**What is expected**
Please reproduce all of the data below exactly, leaving each picture out.

**Data below**
┌──
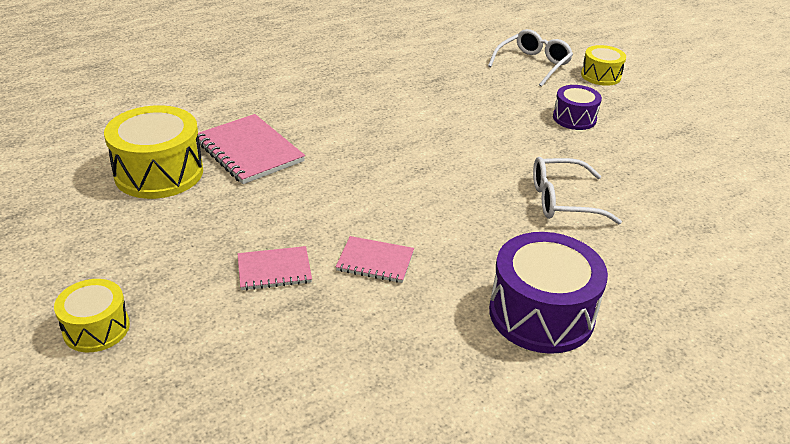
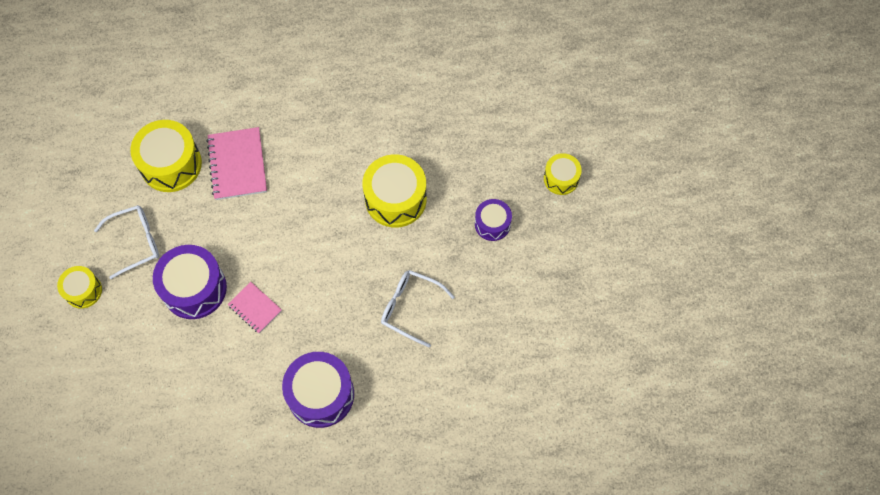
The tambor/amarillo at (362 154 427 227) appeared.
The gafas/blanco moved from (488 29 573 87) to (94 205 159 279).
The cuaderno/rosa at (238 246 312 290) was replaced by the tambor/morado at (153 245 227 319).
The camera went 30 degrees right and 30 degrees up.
└──
**Written solution**
The tambor/amarillo at (362 154 427 227) appeared.
The gafas/blanco moved from (488 29 573 87) to (94 205 159 279).
The cuaderno/rosa at (238 246 312 290) was replaced by the tambor/morado at (153 245 227 319).
The camera went 30 degrees right and 30 degrees up.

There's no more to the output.